• [Data extract]
* * *

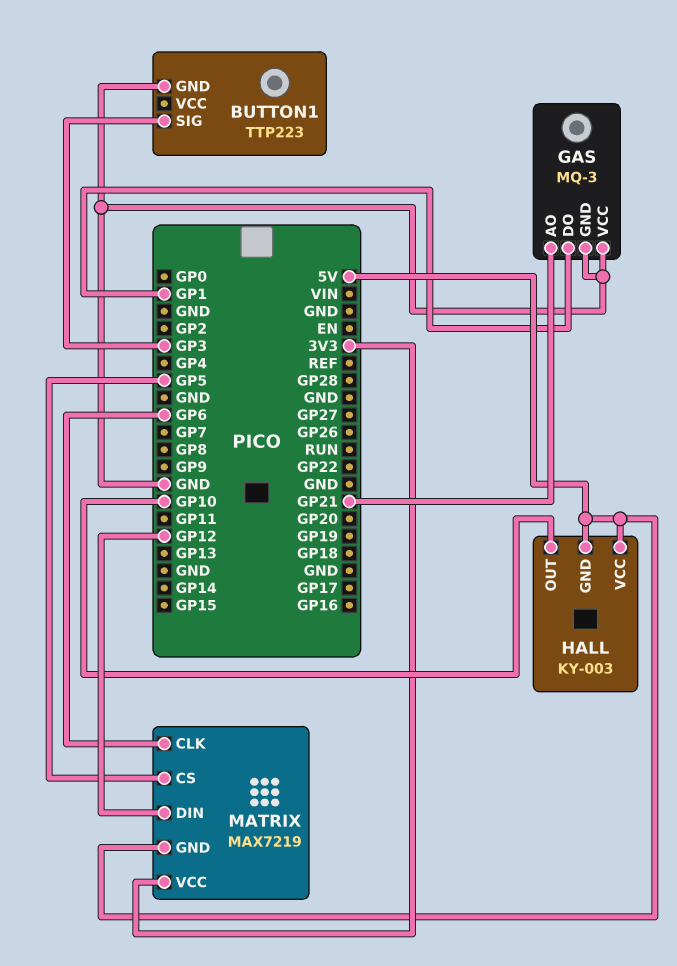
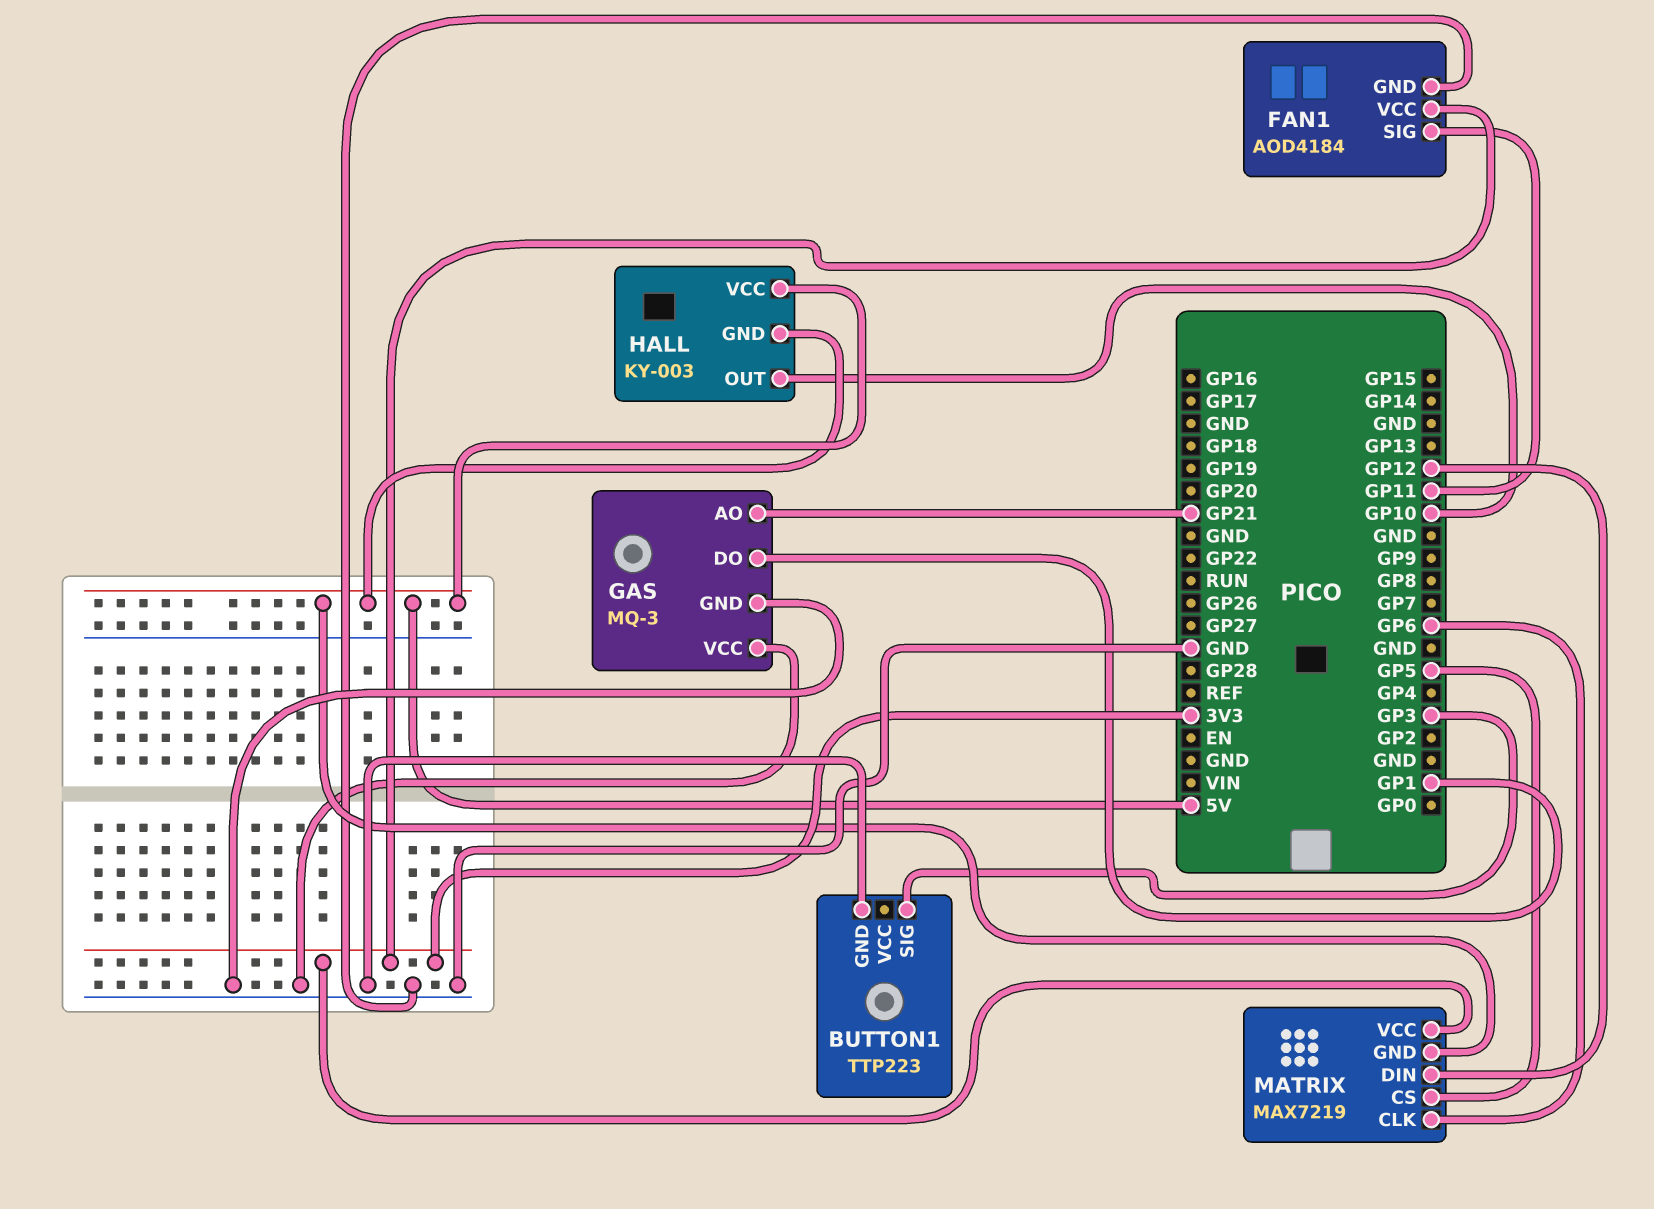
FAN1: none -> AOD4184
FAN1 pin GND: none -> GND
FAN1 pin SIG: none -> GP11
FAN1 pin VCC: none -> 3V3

* * *

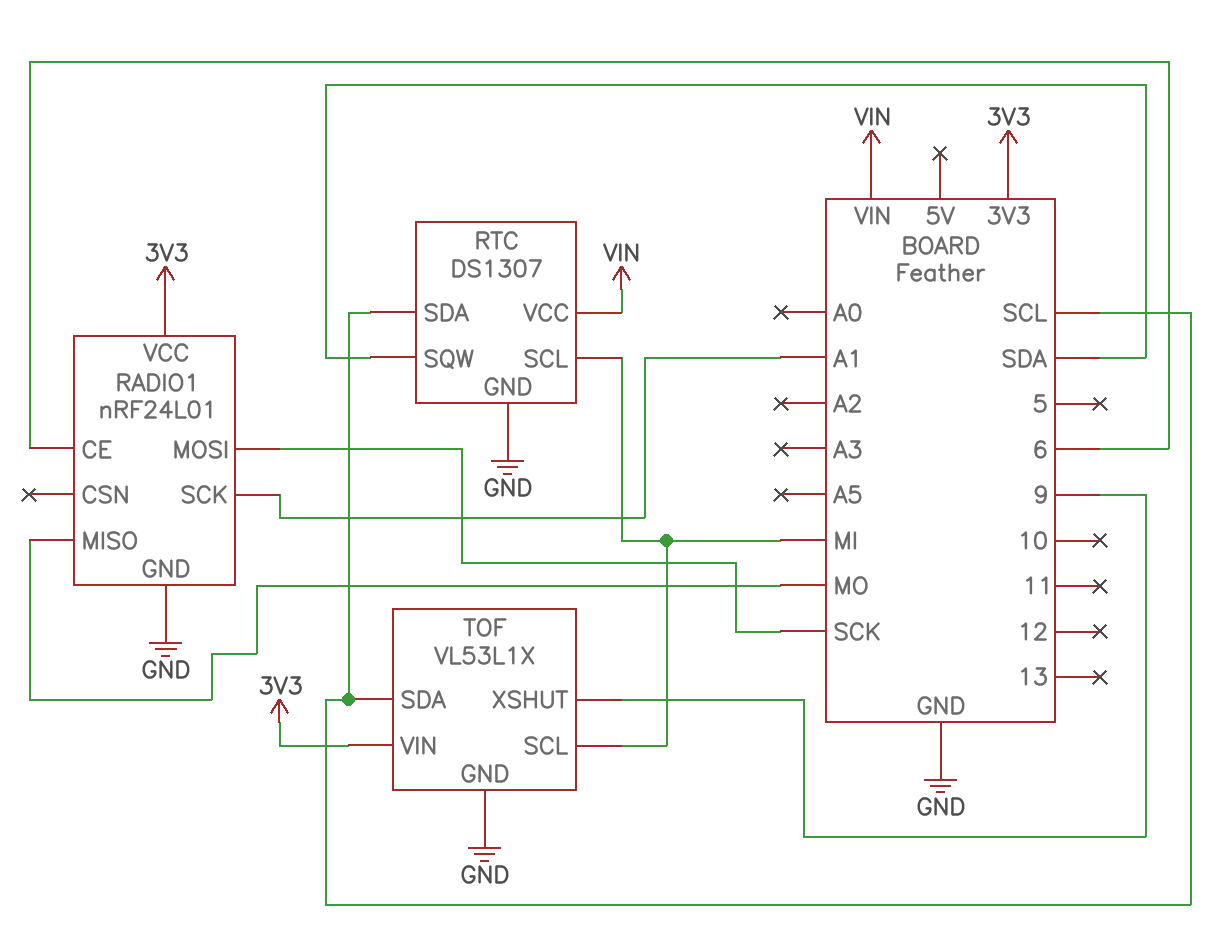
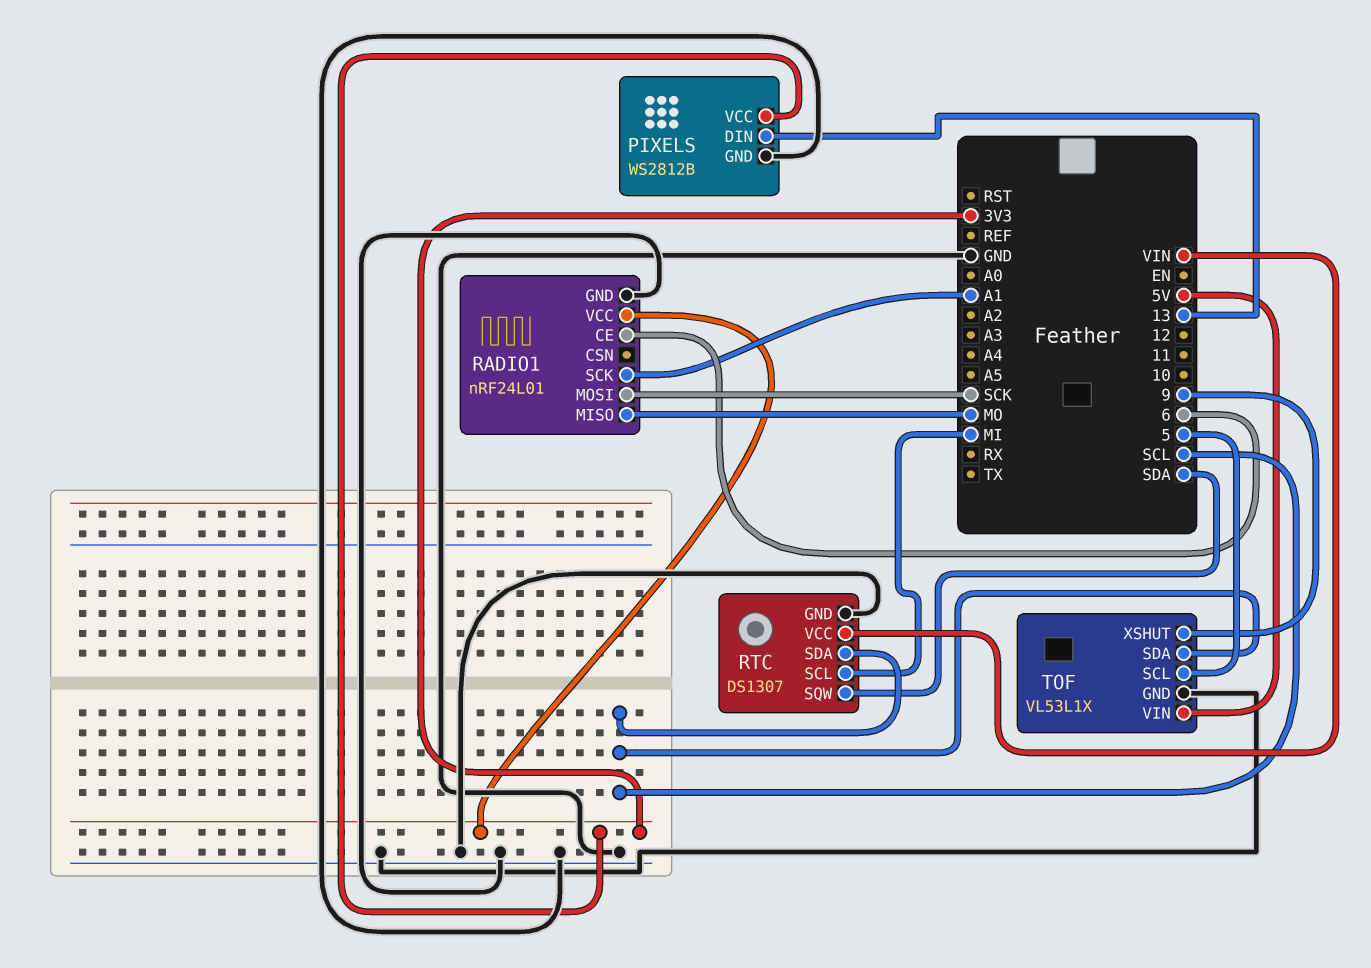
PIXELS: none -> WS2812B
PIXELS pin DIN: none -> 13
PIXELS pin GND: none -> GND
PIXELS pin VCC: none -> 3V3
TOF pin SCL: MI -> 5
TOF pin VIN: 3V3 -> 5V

* * *

• [Task description] Going down the listing above, begin printing at the line with "FAN1 pin GND: none -> GND" and finish with the line with "FAN1 pin VCC: none -> 3V3", exactly as they appear.

• [Answer section]
FAN1 pin GND: none -> GND
FAN1 pin SIG: none -> GP11
FAN1 pin VCC: none -> 3V3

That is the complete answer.